*EXERCISE AIM*: In how many lines of the data does the word "bowl" appear? Give the number by itself.

*GIVEN INFORMATION*:
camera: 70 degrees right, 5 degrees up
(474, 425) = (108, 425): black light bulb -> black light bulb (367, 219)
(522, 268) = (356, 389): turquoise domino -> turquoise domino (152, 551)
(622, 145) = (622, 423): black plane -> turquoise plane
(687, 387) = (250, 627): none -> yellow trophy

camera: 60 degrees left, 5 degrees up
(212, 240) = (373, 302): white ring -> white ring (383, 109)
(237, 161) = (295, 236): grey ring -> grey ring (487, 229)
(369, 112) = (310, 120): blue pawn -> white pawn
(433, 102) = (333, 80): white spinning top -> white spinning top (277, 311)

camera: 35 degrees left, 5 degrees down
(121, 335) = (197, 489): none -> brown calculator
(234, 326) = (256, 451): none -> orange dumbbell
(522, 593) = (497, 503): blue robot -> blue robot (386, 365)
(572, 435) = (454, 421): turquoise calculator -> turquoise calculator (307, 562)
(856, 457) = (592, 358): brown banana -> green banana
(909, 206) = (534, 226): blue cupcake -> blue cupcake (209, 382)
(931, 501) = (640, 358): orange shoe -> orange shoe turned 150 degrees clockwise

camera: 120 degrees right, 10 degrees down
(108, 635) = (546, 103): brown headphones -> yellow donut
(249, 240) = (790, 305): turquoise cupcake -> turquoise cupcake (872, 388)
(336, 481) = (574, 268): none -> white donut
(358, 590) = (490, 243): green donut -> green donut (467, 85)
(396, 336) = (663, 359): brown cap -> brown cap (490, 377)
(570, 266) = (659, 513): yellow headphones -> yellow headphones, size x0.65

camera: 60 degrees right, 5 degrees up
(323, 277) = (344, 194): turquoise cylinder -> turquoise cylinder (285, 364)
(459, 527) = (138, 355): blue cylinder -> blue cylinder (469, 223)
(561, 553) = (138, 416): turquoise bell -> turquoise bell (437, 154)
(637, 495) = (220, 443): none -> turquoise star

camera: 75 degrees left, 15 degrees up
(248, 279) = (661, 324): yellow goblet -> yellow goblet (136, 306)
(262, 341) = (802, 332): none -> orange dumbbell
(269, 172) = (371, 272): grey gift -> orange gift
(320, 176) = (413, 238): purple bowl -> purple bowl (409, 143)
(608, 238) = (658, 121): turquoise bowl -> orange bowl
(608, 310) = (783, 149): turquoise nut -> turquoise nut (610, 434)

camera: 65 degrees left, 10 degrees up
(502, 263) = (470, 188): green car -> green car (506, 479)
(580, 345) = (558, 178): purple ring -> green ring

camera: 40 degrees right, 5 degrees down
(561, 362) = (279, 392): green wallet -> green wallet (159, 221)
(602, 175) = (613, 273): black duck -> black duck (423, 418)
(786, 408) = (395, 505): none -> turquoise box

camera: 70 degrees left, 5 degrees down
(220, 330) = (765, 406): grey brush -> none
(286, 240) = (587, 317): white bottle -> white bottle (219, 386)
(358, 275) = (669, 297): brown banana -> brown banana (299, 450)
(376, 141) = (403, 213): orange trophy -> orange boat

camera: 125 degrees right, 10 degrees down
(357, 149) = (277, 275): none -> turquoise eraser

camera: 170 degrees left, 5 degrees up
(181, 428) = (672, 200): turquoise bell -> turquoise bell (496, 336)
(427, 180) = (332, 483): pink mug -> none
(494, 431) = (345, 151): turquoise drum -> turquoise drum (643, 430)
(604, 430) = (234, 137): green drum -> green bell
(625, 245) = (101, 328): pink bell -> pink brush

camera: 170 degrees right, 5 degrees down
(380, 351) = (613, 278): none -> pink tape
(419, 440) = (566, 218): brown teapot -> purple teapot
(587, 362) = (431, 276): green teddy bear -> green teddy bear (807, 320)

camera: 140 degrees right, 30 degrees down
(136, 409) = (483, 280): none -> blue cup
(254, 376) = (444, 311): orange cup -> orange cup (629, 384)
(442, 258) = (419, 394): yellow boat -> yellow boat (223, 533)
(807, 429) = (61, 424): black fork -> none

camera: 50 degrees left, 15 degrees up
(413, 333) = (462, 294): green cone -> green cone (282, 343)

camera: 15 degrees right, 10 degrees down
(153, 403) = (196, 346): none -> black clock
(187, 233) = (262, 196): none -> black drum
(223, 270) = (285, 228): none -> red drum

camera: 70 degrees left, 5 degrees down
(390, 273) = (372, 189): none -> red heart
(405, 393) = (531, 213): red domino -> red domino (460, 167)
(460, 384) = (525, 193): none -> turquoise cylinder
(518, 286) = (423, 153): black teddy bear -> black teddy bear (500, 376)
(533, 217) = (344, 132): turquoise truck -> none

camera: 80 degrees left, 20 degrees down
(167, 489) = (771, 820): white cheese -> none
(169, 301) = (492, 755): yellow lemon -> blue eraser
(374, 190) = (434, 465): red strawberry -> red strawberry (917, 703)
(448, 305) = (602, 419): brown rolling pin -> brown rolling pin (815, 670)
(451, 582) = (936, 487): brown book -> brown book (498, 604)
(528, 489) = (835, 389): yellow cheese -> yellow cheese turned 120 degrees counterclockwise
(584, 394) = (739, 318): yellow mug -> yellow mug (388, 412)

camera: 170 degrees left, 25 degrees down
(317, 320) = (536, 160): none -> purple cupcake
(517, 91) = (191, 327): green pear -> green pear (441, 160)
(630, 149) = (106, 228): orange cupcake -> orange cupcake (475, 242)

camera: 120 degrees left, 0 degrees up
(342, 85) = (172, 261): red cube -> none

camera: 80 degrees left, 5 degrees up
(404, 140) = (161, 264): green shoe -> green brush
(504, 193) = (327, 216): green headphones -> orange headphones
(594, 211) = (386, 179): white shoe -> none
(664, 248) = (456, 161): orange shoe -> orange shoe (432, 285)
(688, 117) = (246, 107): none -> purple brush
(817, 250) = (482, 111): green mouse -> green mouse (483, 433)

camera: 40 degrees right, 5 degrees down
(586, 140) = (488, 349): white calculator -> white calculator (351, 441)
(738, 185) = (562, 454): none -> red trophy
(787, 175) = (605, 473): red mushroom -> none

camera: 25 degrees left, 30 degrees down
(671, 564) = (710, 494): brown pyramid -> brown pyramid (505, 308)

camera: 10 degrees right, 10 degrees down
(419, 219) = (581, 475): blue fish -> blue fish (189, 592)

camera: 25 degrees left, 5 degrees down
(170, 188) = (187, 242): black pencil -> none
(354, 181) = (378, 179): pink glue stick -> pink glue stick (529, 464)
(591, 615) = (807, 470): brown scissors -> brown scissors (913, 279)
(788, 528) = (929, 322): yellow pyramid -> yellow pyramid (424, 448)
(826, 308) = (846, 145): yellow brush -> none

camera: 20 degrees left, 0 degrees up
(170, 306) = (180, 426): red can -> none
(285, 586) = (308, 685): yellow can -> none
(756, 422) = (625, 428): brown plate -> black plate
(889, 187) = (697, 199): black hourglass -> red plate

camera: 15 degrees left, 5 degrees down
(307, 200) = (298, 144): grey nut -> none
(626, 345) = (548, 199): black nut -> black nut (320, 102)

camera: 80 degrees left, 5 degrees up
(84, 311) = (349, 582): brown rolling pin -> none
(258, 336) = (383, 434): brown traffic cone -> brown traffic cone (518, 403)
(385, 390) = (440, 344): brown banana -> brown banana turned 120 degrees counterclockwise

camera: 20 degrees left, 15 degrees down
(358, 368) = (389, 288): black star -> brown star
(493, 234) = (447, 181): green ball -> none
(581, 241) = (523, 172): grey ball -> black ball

*SOLUTION*: 2